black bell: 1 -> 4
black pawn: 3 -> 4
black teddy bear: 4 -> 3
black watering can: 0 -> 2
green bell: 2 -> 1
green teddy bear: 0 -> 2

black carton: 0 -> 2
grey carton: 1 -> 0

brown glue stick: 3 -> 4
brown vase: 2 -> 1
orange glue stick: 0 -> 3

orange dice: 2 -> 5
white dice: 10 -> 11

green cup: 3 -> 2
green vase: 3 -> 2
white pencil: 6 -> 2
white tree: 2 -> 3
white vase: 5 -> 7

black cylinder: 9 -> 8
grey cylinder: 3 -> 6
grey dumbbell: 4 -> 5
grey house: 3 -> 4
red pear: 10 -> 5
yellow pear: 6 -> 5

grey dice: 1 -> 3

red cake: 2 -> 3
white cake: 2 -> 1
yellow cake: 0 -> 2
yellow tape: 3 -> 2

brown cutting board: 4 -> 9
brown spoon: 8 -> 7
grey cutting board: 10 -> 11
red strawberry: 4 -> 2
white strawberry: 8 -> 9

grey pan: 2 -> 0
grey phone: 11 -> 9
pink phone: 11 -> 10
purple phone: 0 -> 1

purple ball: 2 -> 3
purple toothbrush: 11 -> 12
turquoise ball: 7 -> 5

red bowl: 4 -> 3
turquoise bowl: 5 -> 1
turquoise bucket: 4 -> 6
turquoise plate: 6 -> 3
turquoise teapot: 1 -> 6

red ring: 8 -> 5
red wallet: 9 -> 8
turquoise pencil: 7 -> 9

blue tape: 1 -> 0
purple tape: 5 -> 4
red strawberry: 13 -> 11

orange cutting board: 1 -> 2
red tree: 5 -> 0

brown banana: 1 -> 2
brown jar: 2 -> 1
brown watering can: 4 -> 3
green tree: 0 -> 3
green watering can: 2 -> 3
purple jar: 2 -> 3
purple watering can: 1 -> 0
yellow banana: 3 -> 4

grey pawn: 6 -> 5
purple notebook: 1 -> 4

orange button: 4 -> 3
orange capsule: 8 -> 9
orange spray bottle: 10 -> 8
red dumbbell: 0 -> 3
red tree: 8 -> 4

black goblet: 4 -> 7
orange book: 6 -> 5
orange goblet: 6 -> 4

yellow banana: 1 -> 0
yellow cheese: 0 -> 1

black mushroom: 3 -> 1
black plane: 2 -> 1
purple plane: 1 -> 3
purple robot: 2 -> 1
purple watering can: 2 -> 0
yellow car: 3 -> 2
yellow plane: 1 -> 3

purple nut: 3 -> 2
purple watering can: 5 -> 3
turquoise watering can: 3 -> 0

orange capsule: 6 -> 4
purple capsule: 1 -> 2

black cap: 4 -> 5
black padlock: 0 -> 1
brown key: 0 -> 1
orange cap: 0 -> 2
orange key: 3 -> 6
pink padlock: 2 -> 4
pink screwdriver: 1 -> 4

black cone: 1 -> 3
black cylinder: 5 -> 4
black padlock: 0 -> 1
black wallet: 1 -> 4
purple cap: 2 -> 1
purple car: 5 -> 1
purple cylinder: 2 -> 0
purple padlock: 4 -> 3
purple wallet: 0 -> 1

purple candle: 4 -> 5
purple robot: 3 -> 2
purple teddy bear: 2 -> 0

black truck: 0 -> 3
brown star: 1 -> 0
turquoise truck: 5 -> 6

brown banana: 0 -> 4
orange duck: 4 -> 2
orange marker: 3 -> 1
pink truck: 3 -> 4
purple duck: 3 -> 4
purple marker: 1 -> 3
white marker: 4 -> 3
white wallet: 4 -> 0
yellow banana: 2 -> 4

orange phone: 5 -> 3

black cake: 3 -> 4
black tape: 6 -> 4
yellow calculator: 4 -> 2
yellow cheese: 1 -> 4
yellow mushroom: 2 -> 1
────────────────
Aim of the exercise: Filtering the entries above by the word "teddy", copy each line that matches.

Response:
black teddy bear: 4 -> 3
green teddy bear: 0 -> 2
purple teddy bear: 2 -> 0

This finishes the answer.